- _WHAT YOU WILL DO_
Starting at the line that contains "camera: 20 degrees left, 5 degrees up" and ending at the line that contains "(479, 299) = (383, 261): yellow", the lines below are to be given again exactly, with nothing added.

GIVEN DATA Block Start

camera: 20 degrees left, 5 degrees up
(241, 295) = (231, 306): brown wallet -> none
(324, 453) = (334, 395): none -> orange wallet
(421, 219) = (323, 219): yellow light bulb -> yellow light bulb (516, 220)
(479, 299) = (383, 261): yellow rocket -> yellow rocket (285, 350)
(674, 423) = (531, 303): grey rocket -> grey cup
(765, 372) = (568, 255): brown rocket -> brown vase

GIVEN DATA Block End
GIVEN DATA Block Start

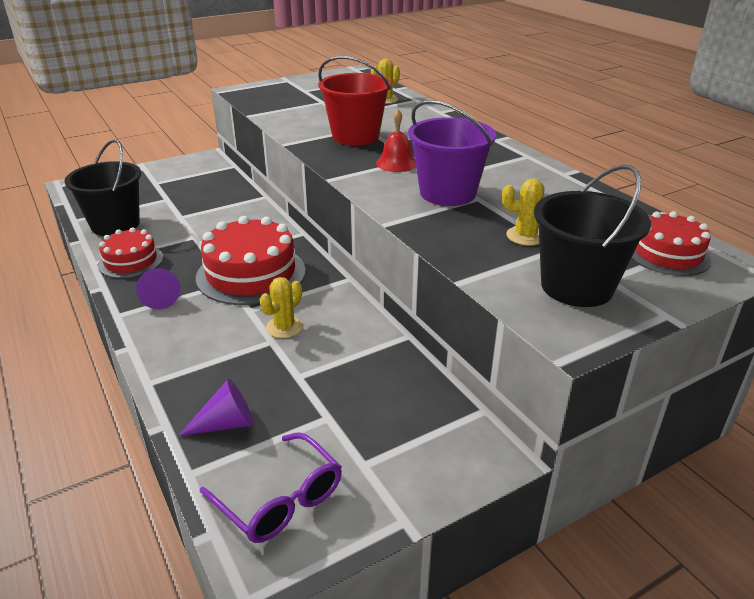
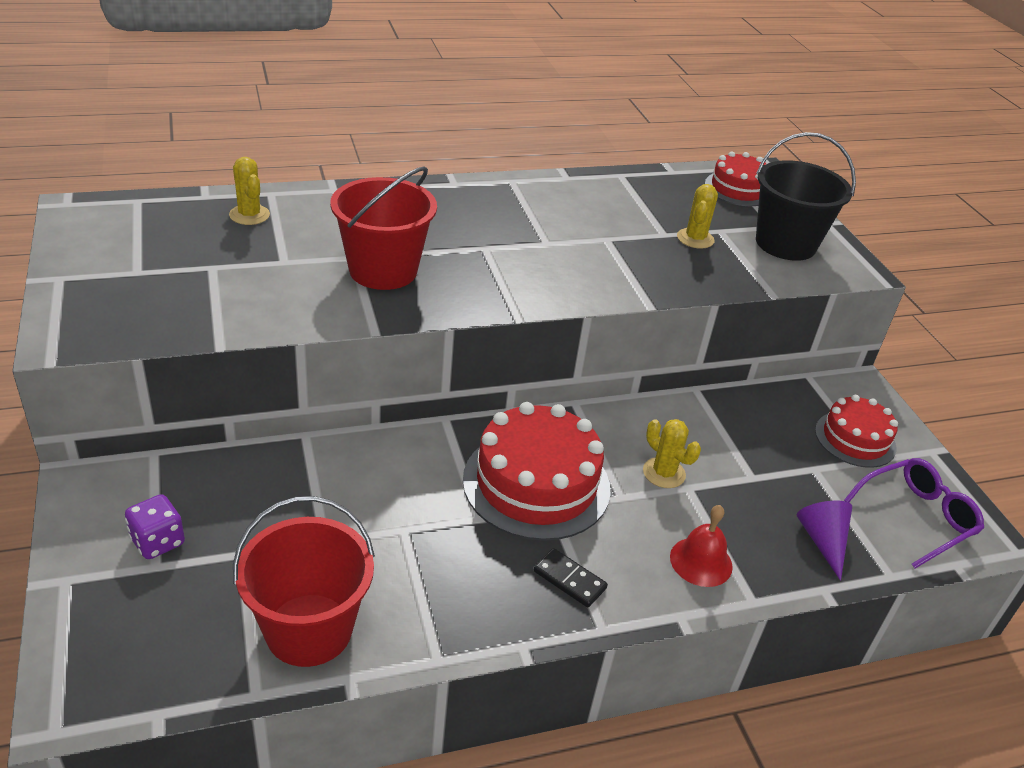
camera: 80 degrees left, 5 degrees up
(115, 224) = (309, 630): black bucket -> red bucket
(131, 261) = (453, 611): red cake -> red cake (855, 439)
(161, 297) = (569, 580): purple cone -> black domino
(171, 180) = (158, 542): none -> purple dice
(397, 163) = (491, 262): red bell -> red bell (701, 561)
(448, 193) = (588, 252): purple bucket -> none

GIVEN DATA Block End

- _REPLY TO THE TASK_
camera: 20 degrees left, 5 degrees up
(241, 295) = (231, 306): brown wallet -> none
(324, 453) = (334, 395): none -> orange wallet
(421, 219) = (323, 219): yellow light bulb -> yellow light bulb (516, 220)
(479, 299) = (383, 261): yellow rocket -> yellow rocket (285, 350)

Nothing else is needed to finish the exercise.